**Task objective**: For the records shown below, return an exact copy that excludes the pictures.

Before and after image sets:
◇ ◇ ◇ ◇
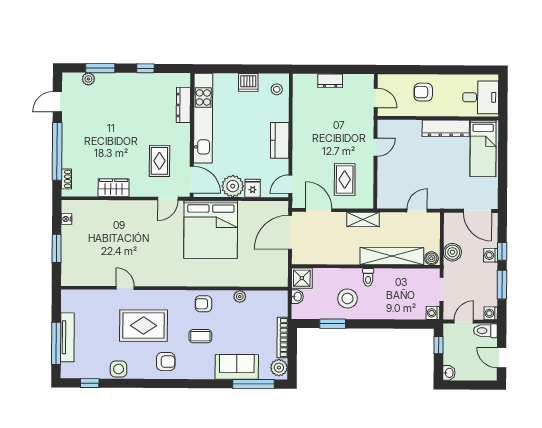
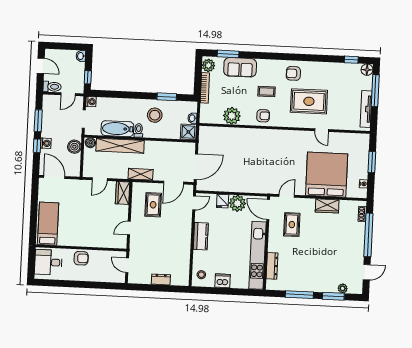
window: (145, 68) -> (299, 295), width x2.17
armchair: (423, 92) -> (81, 258), moved
dresser: (446, 128) -> (76, 240), removed
wardrobe: (386, 193) -> (123, 193), added
door: (319, 210) -> (174, 183), hinge flipped
bed: (211, 230) -> (327, 175), moved
bathtub: (396, 279) -> (117, 129), added
plant: (240, 297) -> (232, 116), width x1.87, depth x1.87
washing machine: (491, 313) -> (48, 100), removed
tv unit: (67, 337) -> (366, 109), moved
side table: (119, 369) -> (329, 69), removed
floor lamp: (68, 371) -> (367, 70), added
window: (253, 384) -> (228, 54), width x0.69

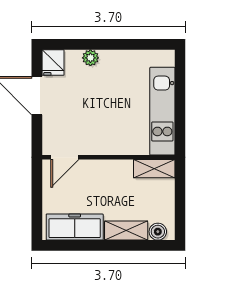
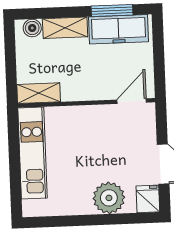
plant: (90, 58) -> (109, 198), width x1.88, depth x1.88
window: (80, 245) -> (112, 10), added

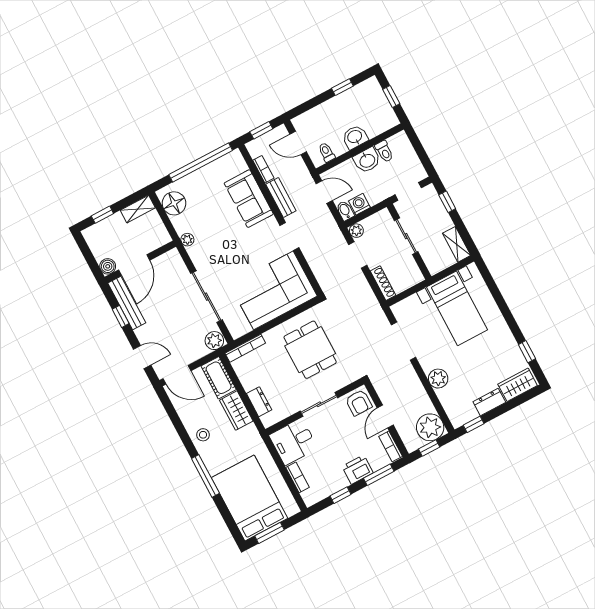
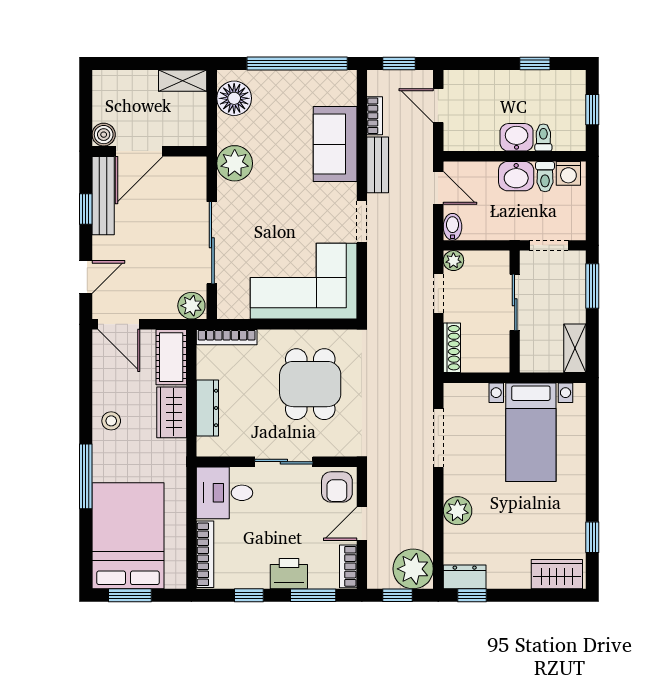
toilet: (327, 152) -> (543, 138), moved
window: (447, 202) -> (592, 286), width x1.50
washing machine: (359, 204) -> (568, 173), moved, turned 180
window: (102, 215) -> (133, 63), removed
plant: (187, 240) -> (235, 163), width x1.87, depth x1.87
door: (142, 357) -> (86, 277), hinge flipped
dresser: (259, 402) -> (207, 408), width x1.44
dresser: (489, 402) -> (465, 577), moved
bookcase: (297, 477) -> (205, 554), width x1.56

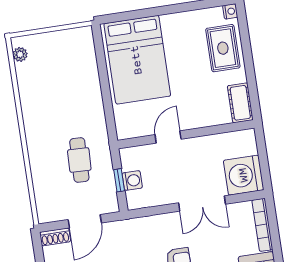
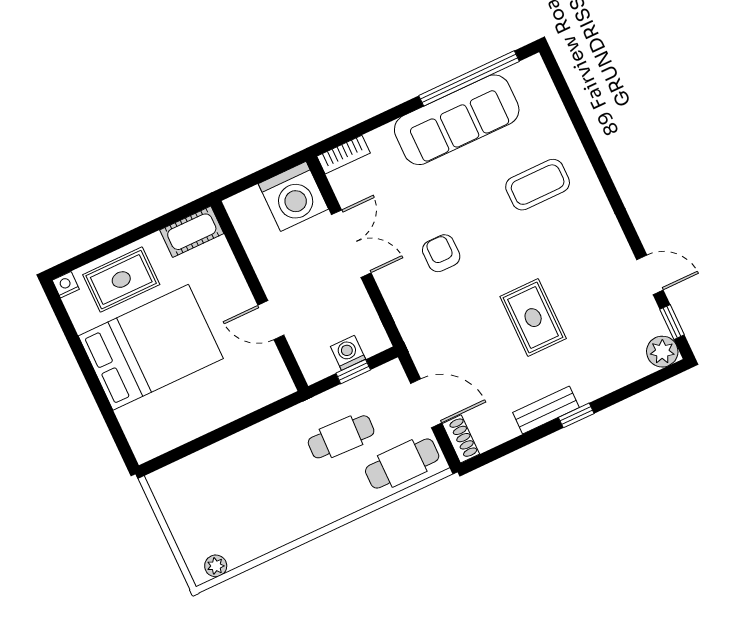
bed: (137, 60) -> (151, 347), moved
cafe table: (50, 194) -> (402, 464), added
bookcase: (262, 225) -> (344, 155), width x0.64

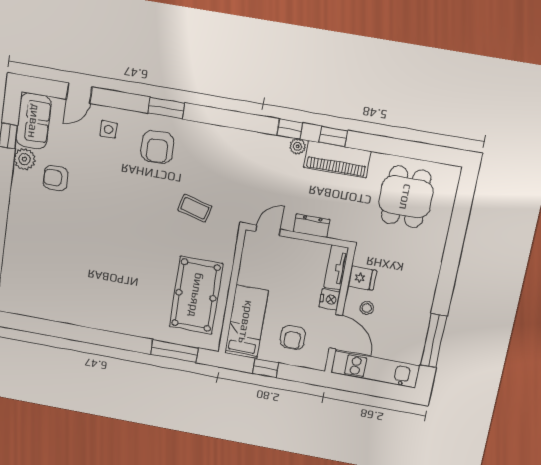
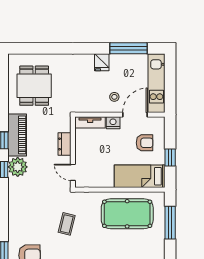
plant: (298, 146) -> (18, 167), width x1.88, depth x1.88
dining table: (406, 197) -> (34, 86), turned 90
fridge: (362, 278) -> (102, 62), moved, turned 180

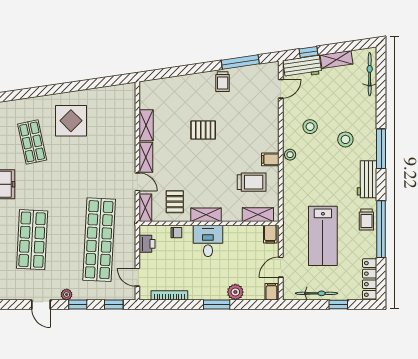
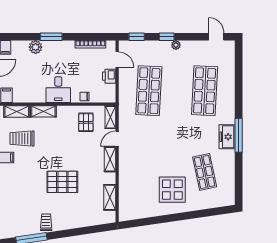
shelving: (146, 125) -> (110, 197), moved
pallet: (203, 130) -> (62, 182), width x1.50, depth x1.42
door: (137, 182) -> (117, 139), hinge flipped
shelving: (206, 215) -> (43, 111), moved
shop shelf: (99, 240) -> (149, 91), width x0.71
printer: (147, 244) -> (109, 76), moved
door: (41, 304) -> (216, 37), moved

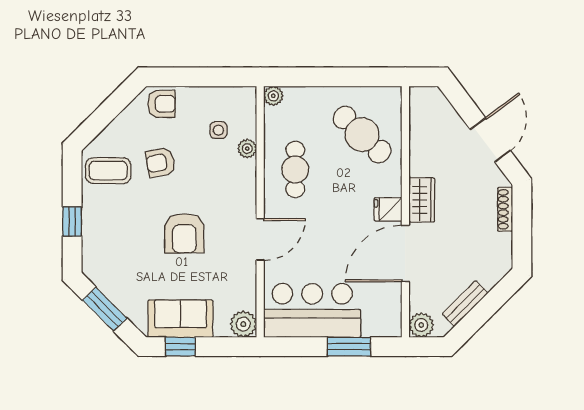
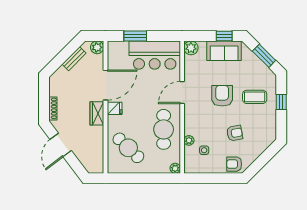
cafe table: (295, 169) -> (164, 129), width x1.37, depth x1.35
coffee table: (108, 171) -> (255, 97), moved

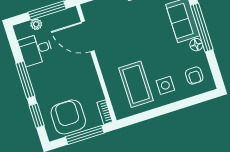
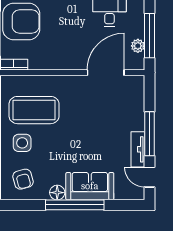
plant: (36, 24) -> (138, 46), moved
armchair: (194, 75) -> (23, 179), turned -105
◇ ◇ ◇ ◇
**Result of this exercise**:
window: (145, 68) -> (299, 295), width x2.17
armchair: (423, 92) -> (81, 258), moved
dresser: (446, 128) -> (76, 240), removed
wardrobe: (386, 193) -> (123, 193), added
door: (319, 210) -> (174, 183), hinge flipped
bed: (211, 230) -> (327, 175), moved
bathtub: (396, 279) -> (117, 129), added
plant: (240, 297) -> (232, 116), width x1.87, depth x1.87
washing machine: (491, 313) -> (48, 100), removed
tv unit: (67, 337) -> (366, 109), moved
side table: (119, 369) -> (329, 69), removed
floor lamp: (68, 371) -> (367, 70), added
window: (253, 384) -> (228, 54), width x0.69

plant: (90, 58) -> (109, 198), width x1.88, depth x1.88
window: (80, 245) -> (112, 10), added

toilet: (327, 152) -> (543, 138), moved
window: (447, 202) -> (592, 286), width x1.50
washing machine: (359, 204) -> (568, 173), moved, turned 180
window: (102, 215) -> (133, 63), removed
plant: (187, 240) -> (235, 163), width x1.87, depth x1.87
door: (142, 357) -> (86, 277), hinge flipped
dresser: (259, 402) -> (207, 408), width x1.44
dresser: (489, 402) -> (465, 577), moved
bookcase: (297, 477) -> (205, 554), width x1.56

bed: (137, 60) -> (151, 347), moved
cafe table: (50, 194) -> (402, 464), added
bookcase: (262, 225) -> (344, 155), width x0.64

plant: (298, 146) -> (18, 167), width x1.88, depth x1.88
dining table: (406, 197) -> (34, 86), turned 90
fridge: (362, 278) -> (102, 62), moved, turned 180

shelving: (146, 125) -> (110, 197), moved
pallet: (203, 130) -> (62, 182), width x1.50, depth x1.42
door: (137, 182) -> (117, 139), hinge flipped
shelving: (206, 215) -> (43, 111), moved
shop shelf: (99, 240) -> (149, 91), width x0.71
printer: (147, 244) -> (109, 76), moved
door: (41, 304) -> (216, 37), moved

cafe table: (295, 169) -> (164, 129), width x1.37, depth x1.35
coffee table: (108, 171) -> (255, 97), moved

plant: (36, 24) -> (138, 46), moved
armchair: (194, 75) -> (23, 179), turned -105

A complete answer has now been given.